◆ Directions
Only the lines that hold "ring" should be in the answer, each copied from the data below.

◆ Exercise inputs
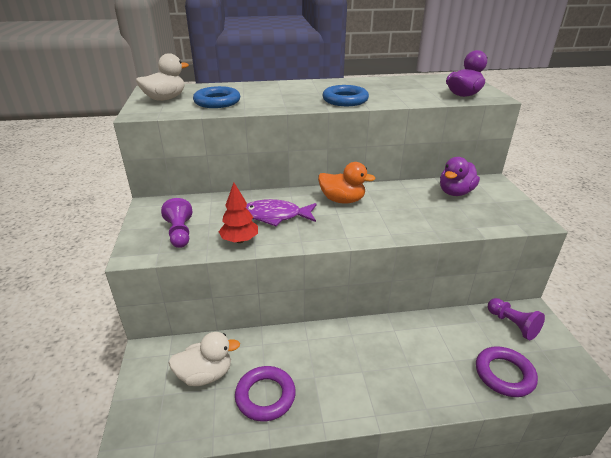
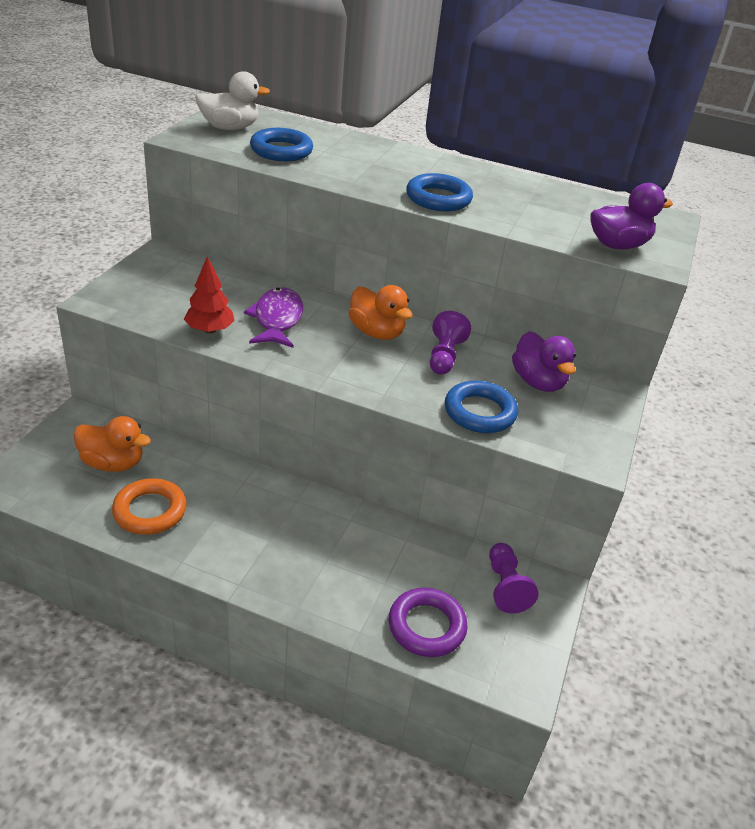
camera: 25 degrees right, 5 degrees up
(180, 233) = (159, 297): purple pawn -> purple pawn (444, 356)
(205, 374) = (113, 463): white duck -> orange duck
(265, 396) = (150, 511): purple ring -> orange ring
(276, 216) = (277, 320): purple fish -> purple fish turned 60 degrees clockwise
(451, 221) = (480, 412): none -> blue ring
(455, 192) = (538, 382): purple duck -> purple duck turned 90 degrees counterclockwise

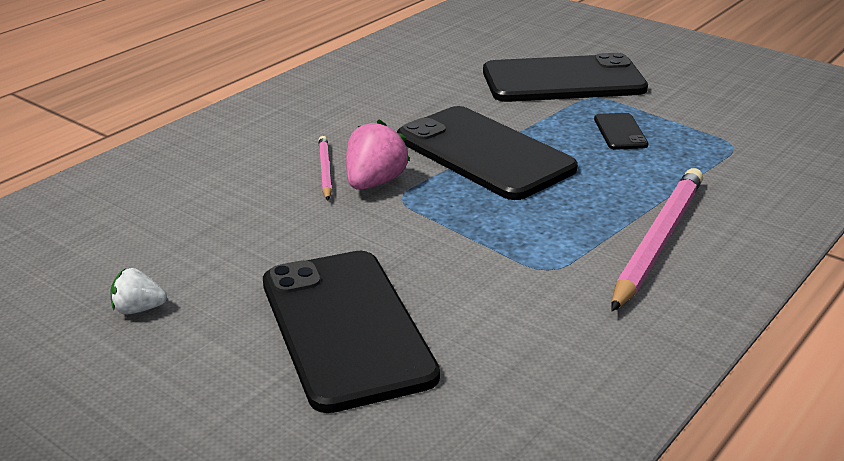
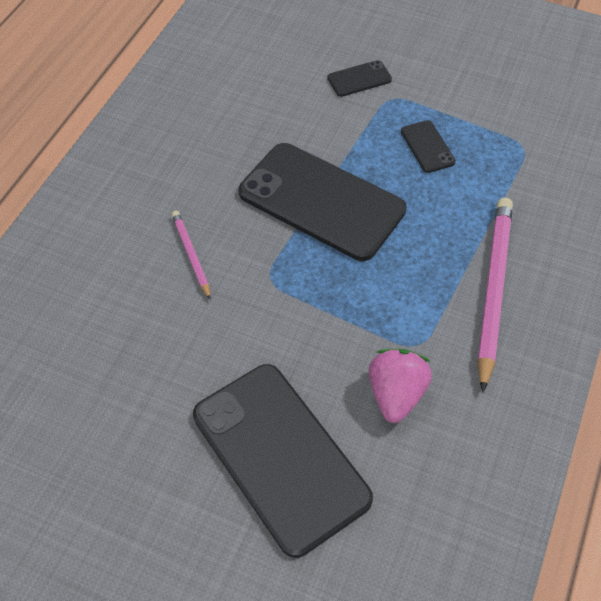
camera: 15 degrees left, 25 degrees up
(138, 309) = (101, 476): white strawberry -> none
(374, 183) = (240, 263): pink strawberry -> pink strawberry (396, 394)
(563, 81) = (359, 79): black phone -> black phone, size x0.43

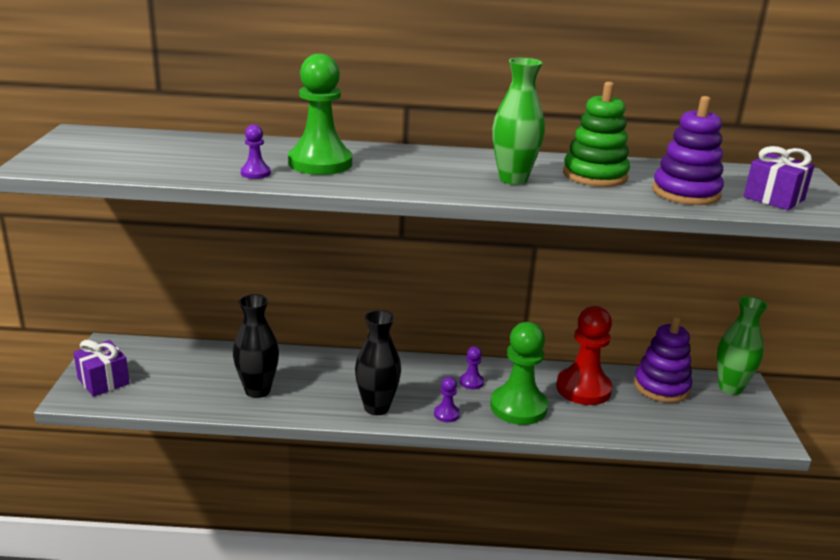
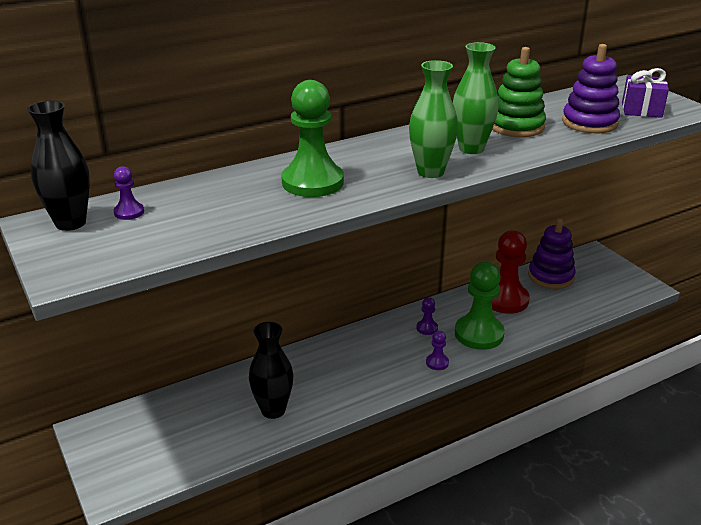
camera: 30 degrees left, 5 degrees up
(103, 381) = (124, 466): purple gift -> none
(255, 173) = (278, 211): purple pawn -> purple pawn (129, 212)
(376, 407) = (382, 381): black vase -> black vase (70, 223)
(730, 387) = (590, 259): green vase -> green vase (430, 172)

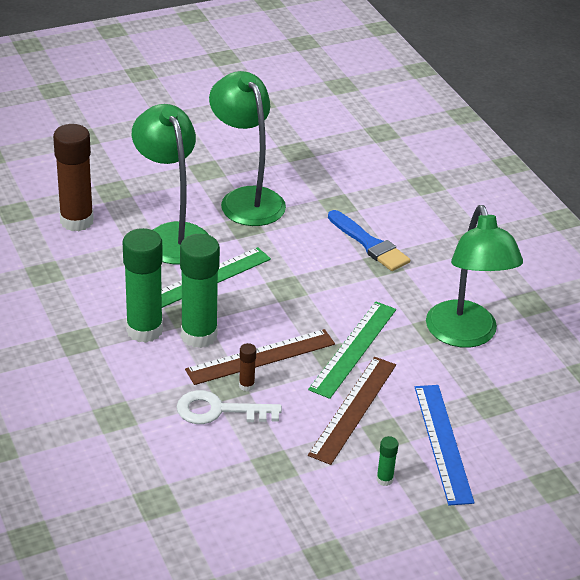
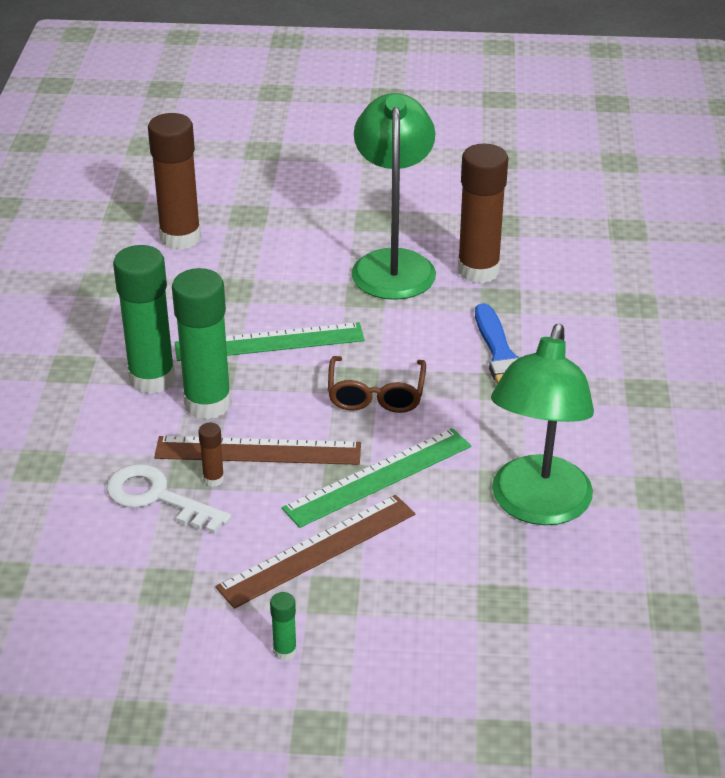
camera: 30 degrees right, 0 degrees up
(172, 235) = (273, 281): green lamp -> none
(308, 188) = (478, 271): none -> brown glue stick
(308, 294) = (376, 394): none -> brown glasses
(443, 443) = (397, 632): blue ruler -> none

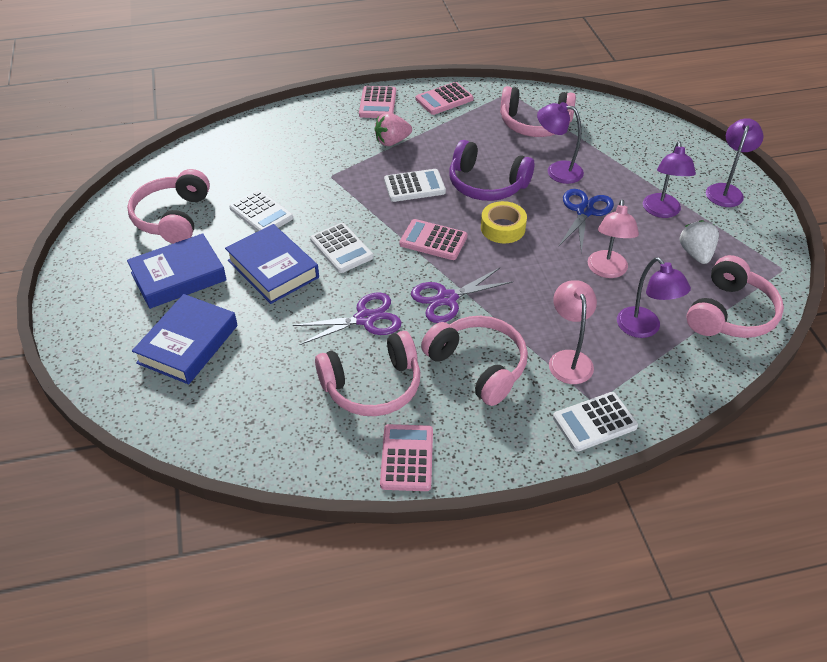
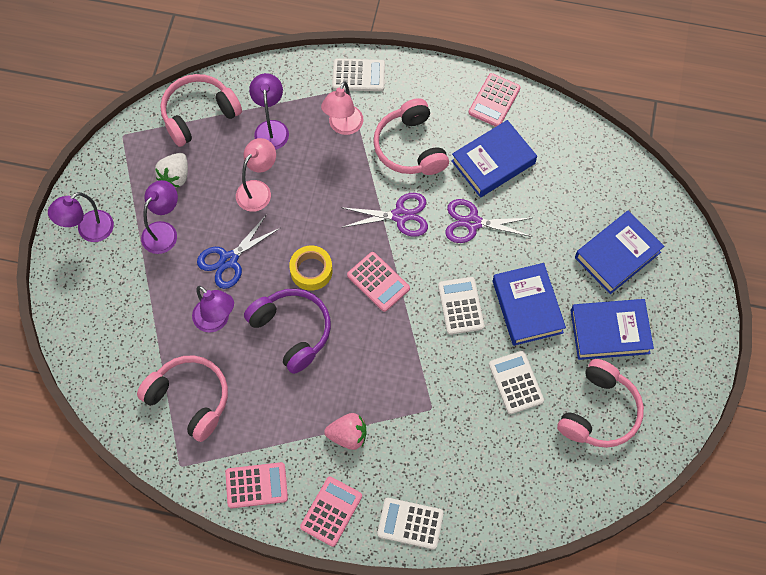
camera: 155 degrees left, 20 degrees up
(372, 386) = (493, 162): pink headphones -> blue book
(414, 186) = (359, 358): white calculator -> white calculator (410, 523)

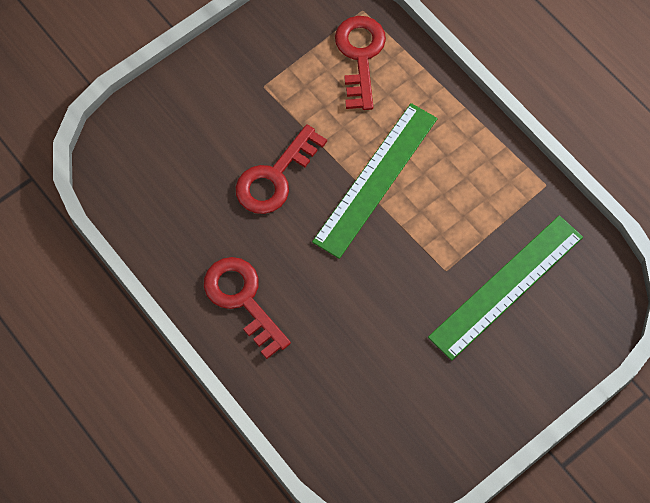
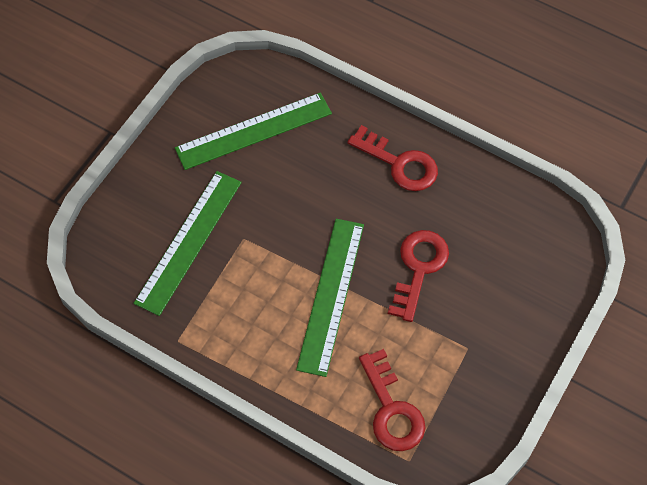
camera: 160 degrees right, 5 degrees down
(392, 399) = (253, 131): none -> green ruler

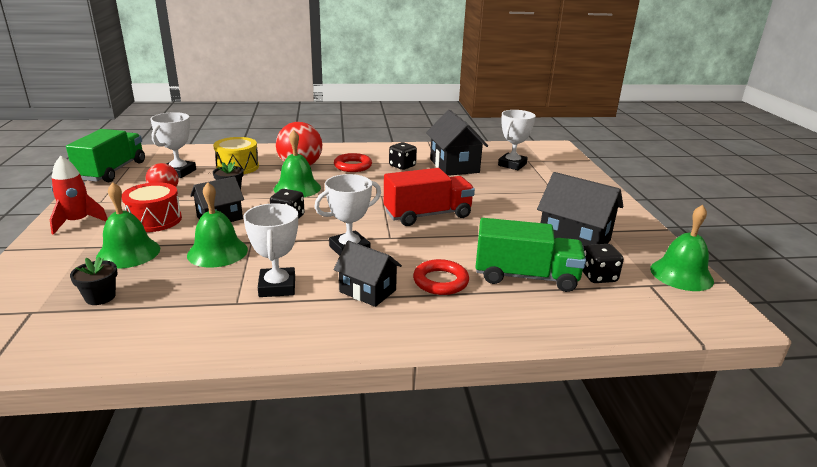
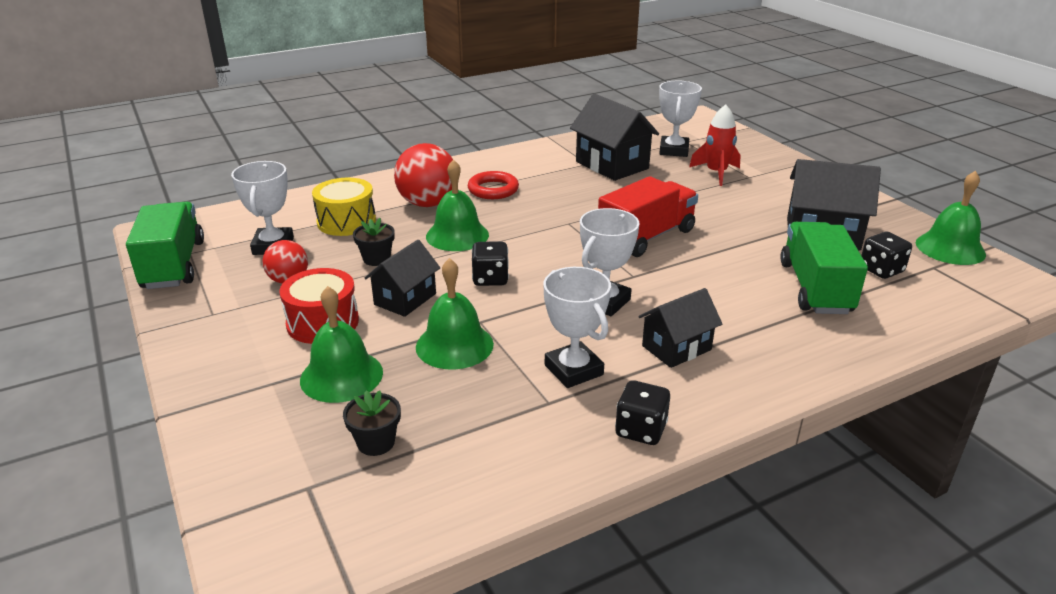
camera: 20 degrees left, 5 degrees up
(78, 222) = (218, 351): red rocket -> red rocket (716, 173)
(367, 291) = (676, 348): black house -> black house turned 45 degrees counterclockwise
(402, 166) = (552, 177): black dice -> black dice (640, 430)
(440, 281) = (739, 316): red ring -> none
(525, 276) = (815, 288): green truck -> green truck turned 75 degrees counterclockwise

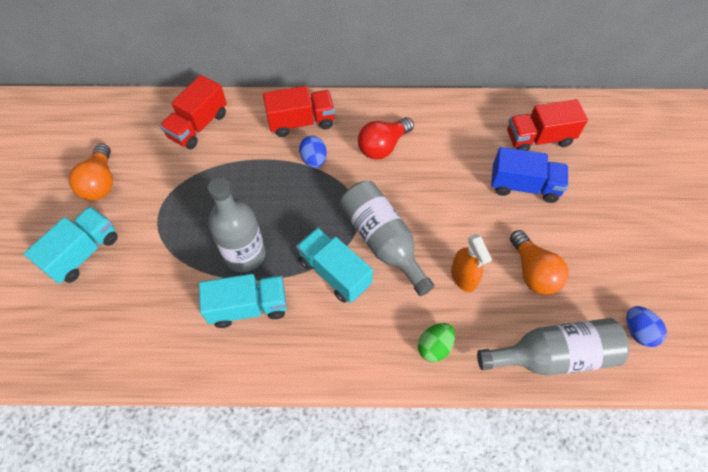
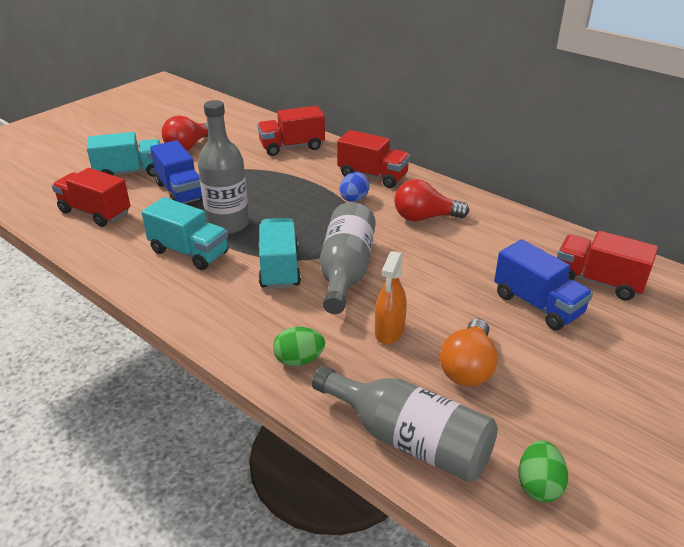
camera: 40 degrees right, 25 degrees down
(100, 182) = (189, 146): orange light bulb -> red light bulb
(111, 323) = (95, 212): none -> red truck
(161, 245) = (180, 192): none -> blue truck
(638, 331) = (538, 485): blue egg -> green egg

◆ Your solution
(265, 396) = (150, 511): purple ring -> orange ring
(451, 221) = (480, 412): none -> blue ring
(440, 281) = (739, 316): red ring -> none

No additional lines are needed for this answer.